§ Work required
Among these records, tally each line with the word "none"; the answer is that number alone.
-- Input records follows --
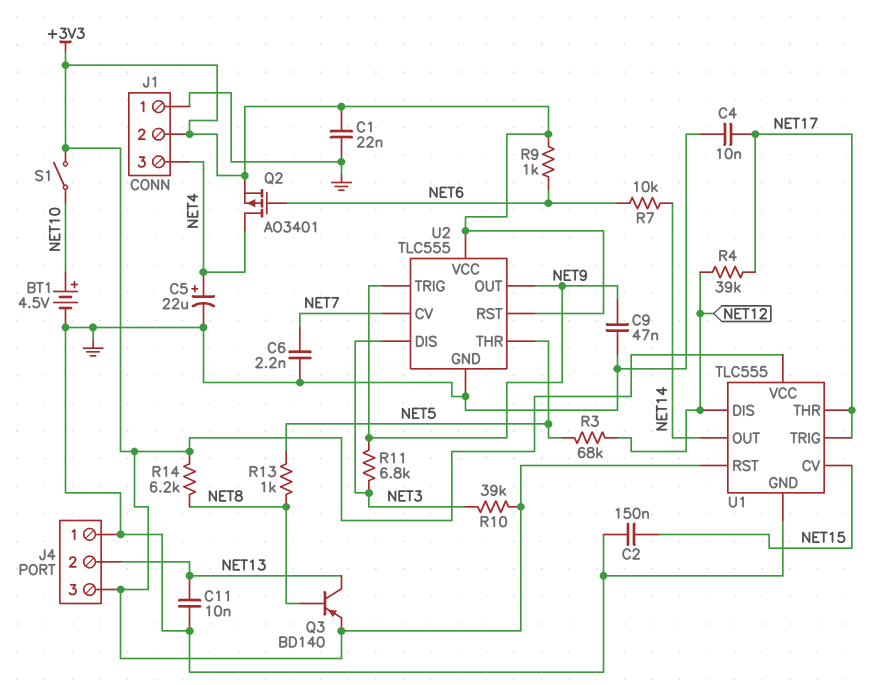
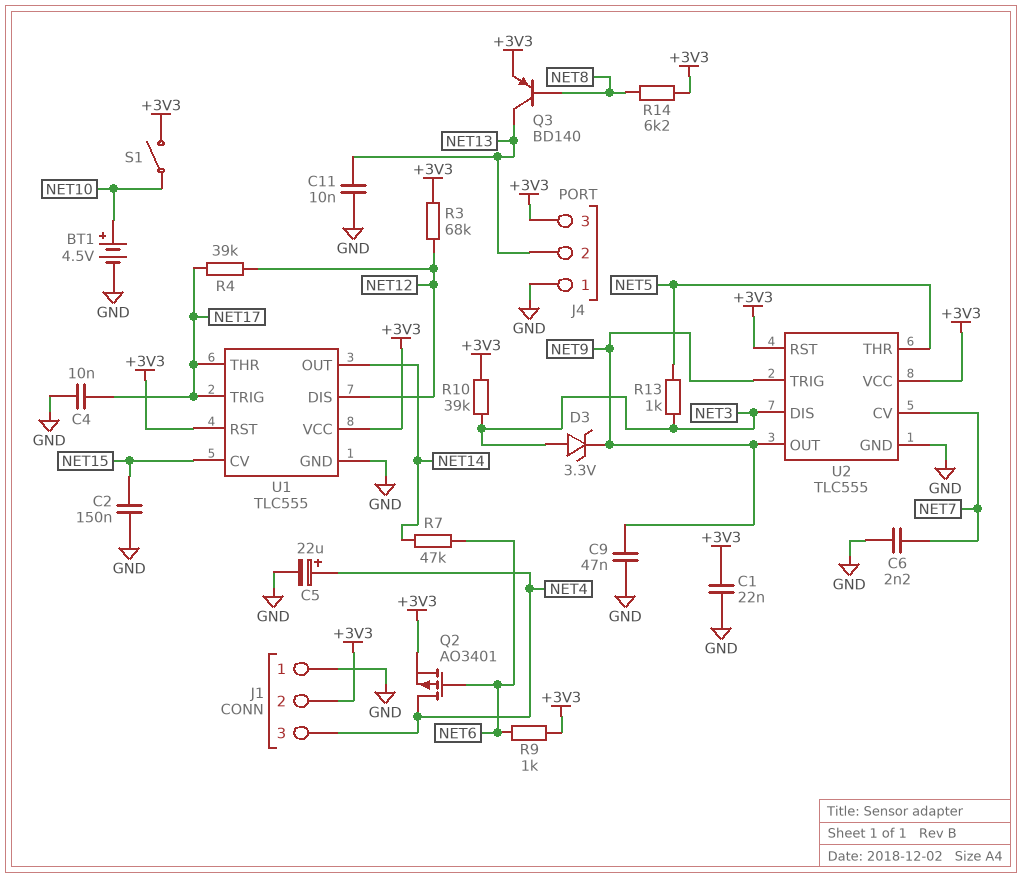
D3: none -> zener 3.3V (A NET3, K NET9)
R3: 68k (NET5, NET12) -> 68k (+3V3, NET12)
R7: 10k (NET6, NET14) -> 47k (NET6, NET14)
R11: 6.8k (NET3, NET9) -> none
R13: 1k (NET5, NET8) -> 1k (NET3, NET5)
-- Input records concluded --
-- Input records follows --
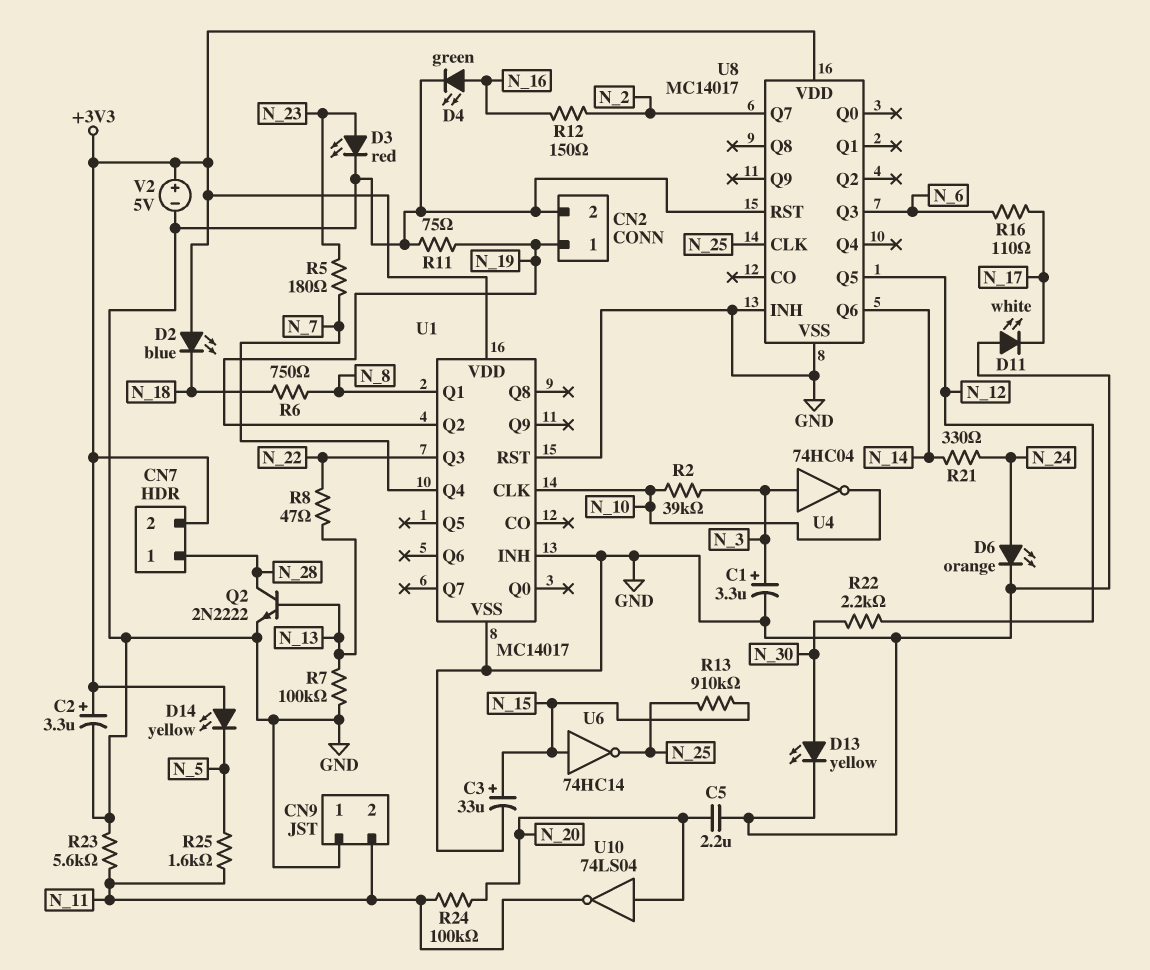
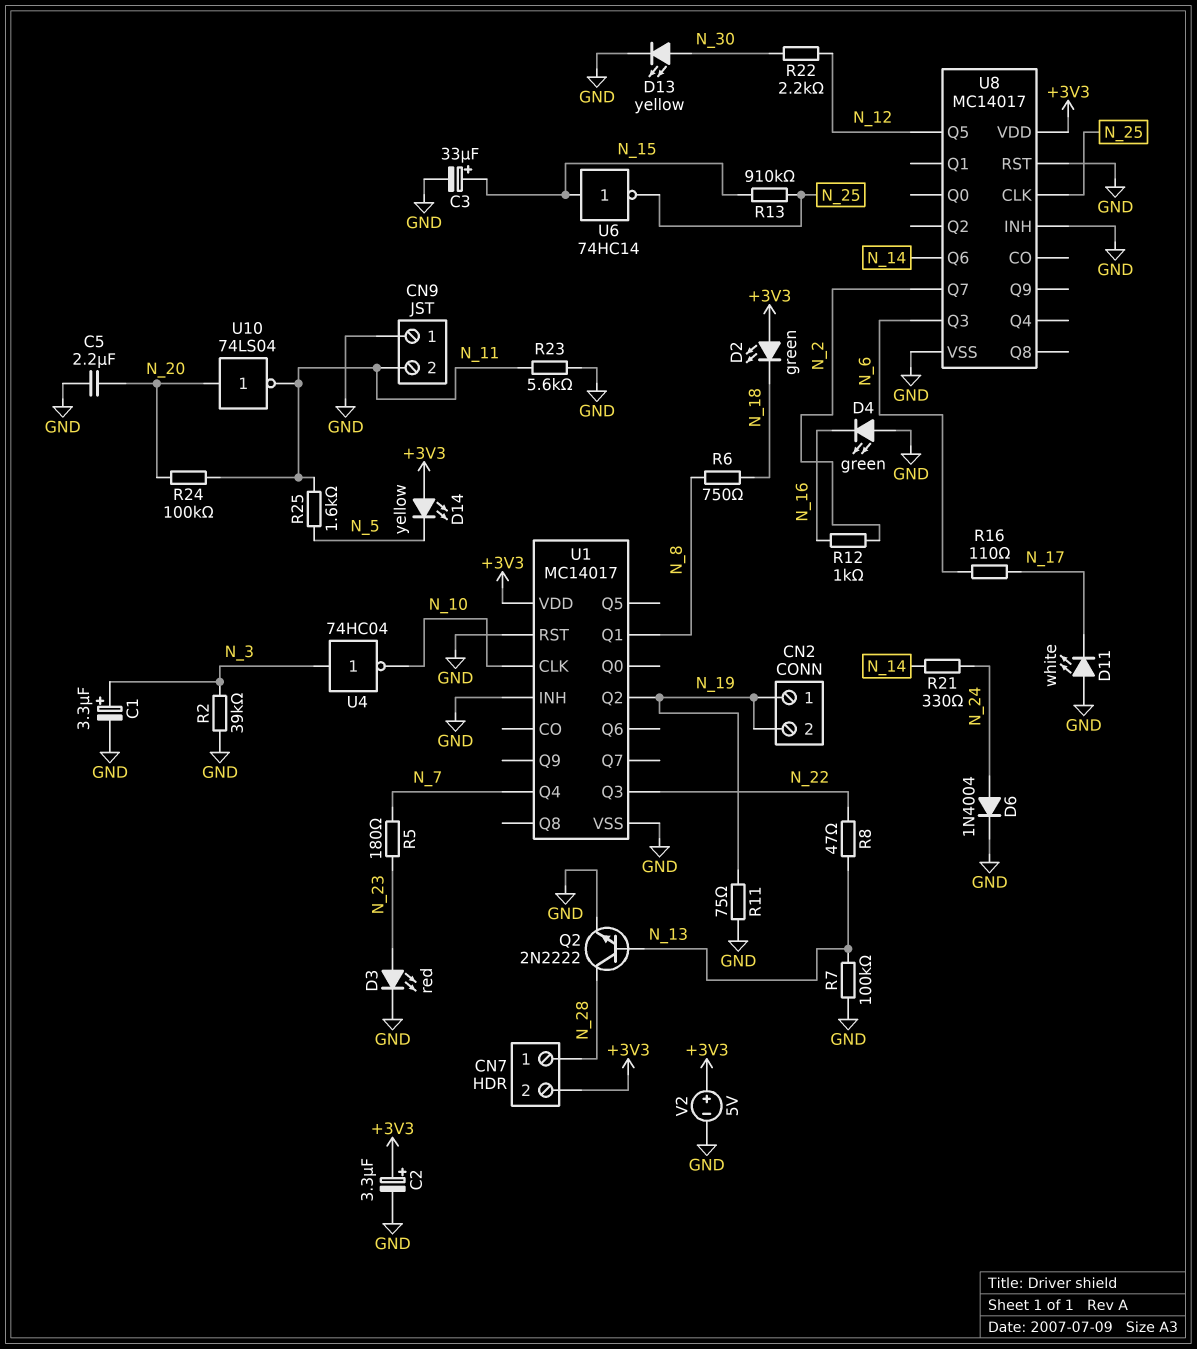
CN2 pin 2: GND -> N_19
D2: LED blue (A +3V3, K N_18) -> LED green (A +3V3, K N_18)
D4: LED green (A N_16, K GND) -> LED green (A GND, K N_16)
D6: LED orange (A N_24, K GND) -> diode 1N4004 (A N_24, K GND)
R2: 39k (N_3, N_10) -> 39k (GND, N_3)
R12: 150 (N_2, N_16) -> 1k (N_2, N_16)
-- Input records concluded --
§ Worked solution
2